ACTION ITEM -
Reproduce the entries exactly, beginning with the line containing "green cross: (384, 1052) -> (482, 763), moved" and ending with their last line, both included.

Shape position updates
========================================================================
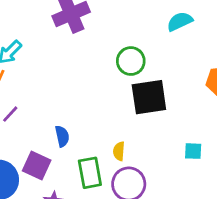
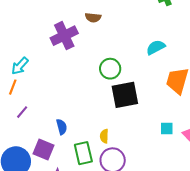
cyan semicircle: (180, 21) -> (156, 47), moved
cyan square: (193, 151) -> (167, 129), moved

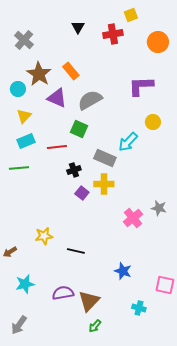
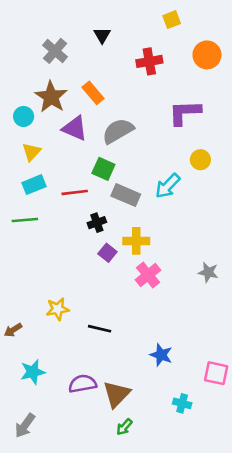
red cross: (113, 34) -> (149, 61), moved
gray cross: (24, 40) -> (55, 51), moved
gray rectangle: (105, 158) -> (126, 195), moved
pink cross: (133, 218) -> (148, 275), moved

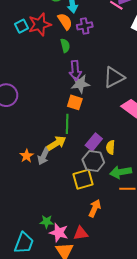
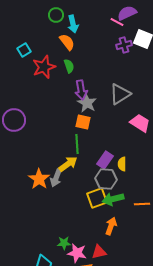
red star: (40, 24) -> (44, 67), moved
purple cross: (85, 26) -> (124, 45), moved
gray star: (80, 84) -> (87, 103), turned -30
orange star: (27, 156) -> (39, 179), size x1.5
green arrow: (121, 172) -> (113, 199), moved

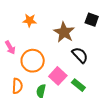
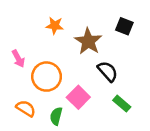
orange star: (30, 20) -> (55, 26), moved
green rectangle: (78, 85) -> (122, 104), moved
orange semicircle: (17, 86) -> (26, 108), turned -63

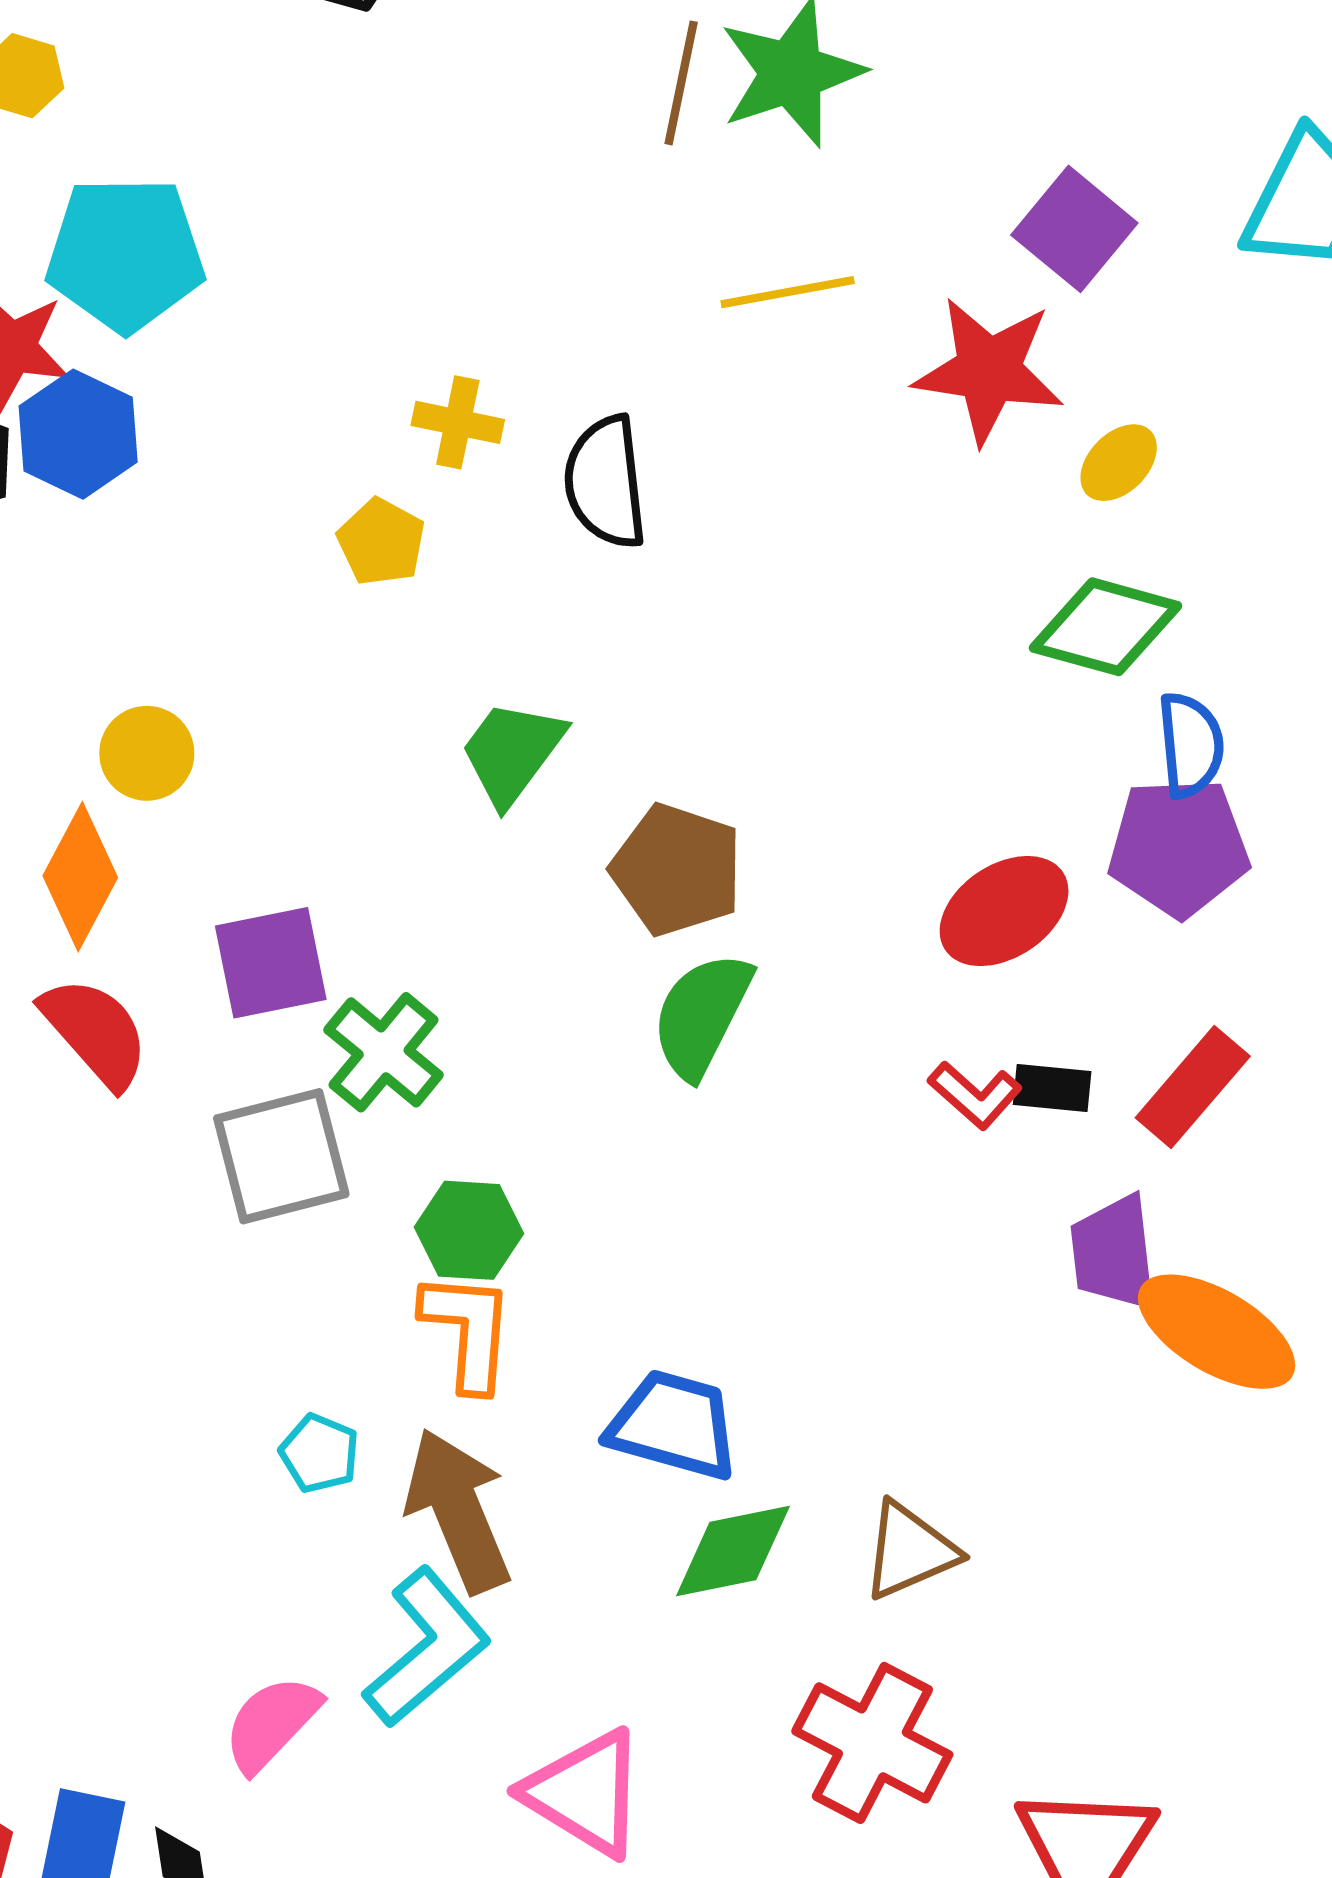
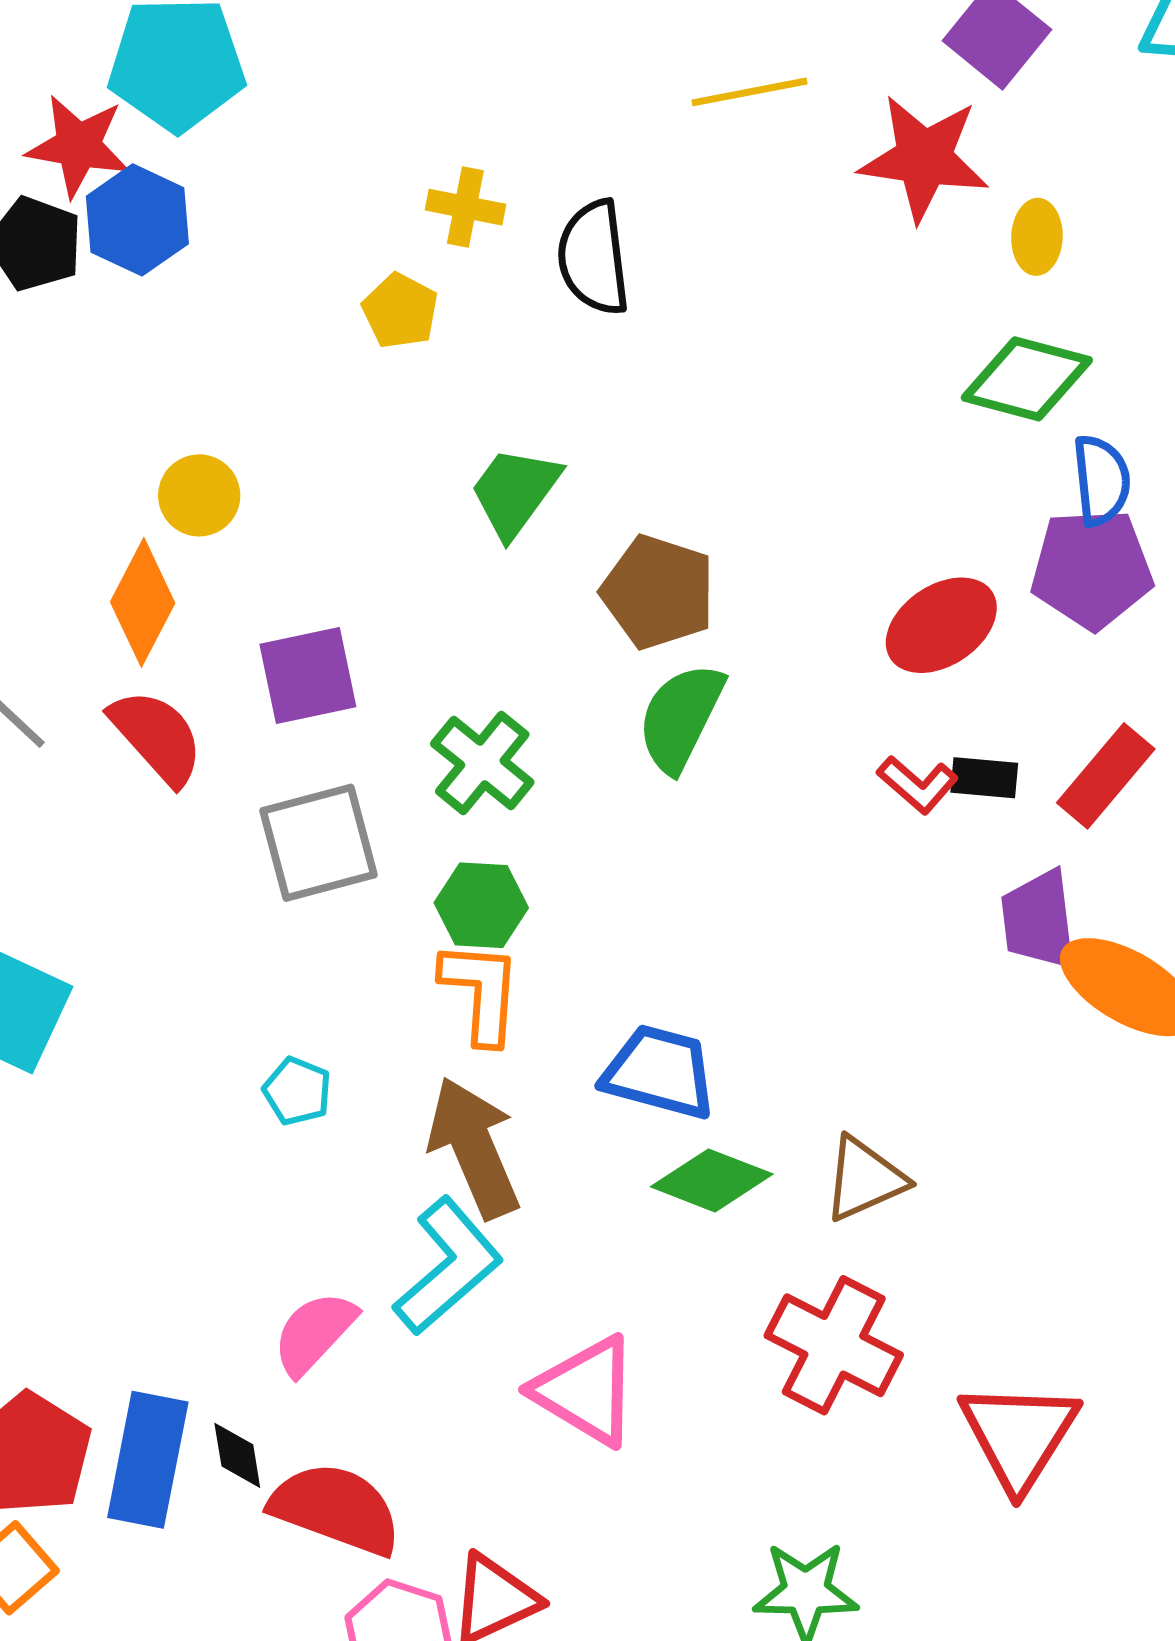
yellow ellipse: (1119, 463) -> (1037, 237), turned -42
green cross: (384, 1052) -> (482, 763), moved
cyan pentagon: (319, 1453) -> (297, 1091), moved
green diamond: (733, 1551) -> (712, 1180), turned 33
========================================================================
WRITTEN REPLY -
green cross: (384, 1052) -> (482, 763), moved
cyan pentagon: (319, 1453) -> (297, 1091), moved
green diamond: (733, 1551) -> (712, 1180), turned 33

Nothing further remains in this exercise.